» About this exercise:
Work out how many lines in the records below include the string "moved", and reply with that number alone.

--- Data to use Enclosed Below ---

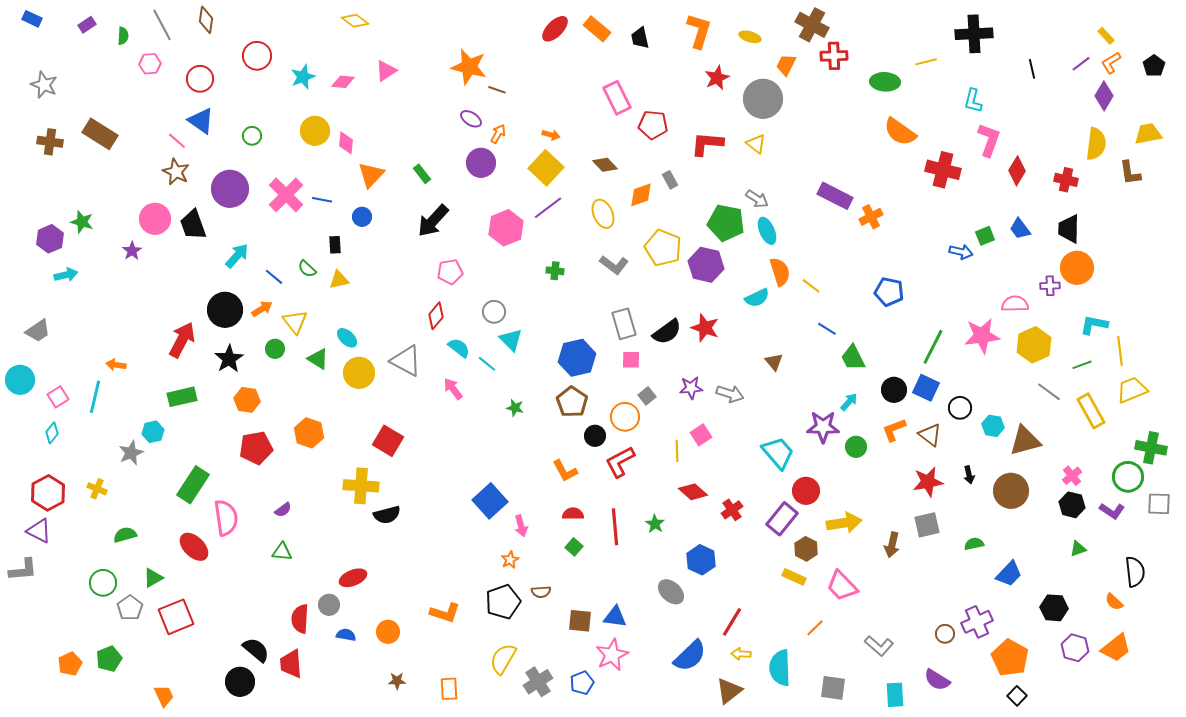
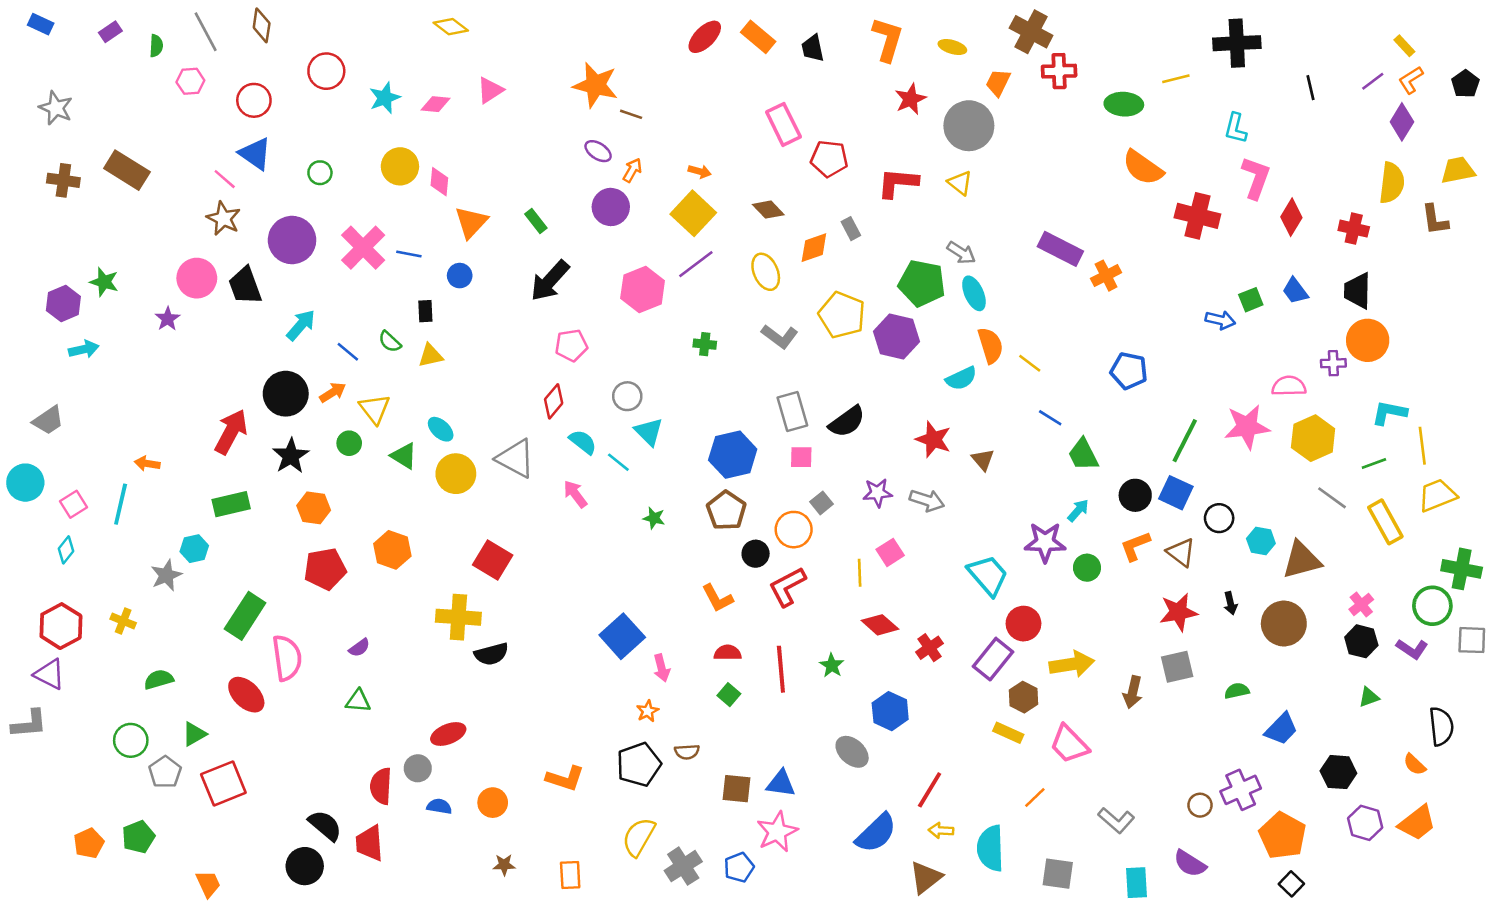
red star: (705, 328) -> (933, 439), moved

--- End of Enclosed Data to use ---
--- Data to use Enclosed Below ---

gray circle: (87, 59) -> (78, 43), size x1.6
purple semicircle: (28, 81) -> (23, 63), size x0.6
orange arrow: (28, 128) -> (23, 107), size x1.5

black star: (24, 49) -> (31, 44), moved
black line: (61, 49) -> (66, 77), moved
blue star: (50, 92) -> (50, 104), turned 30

--- End of Enclosed Data to use ---

» Response:
3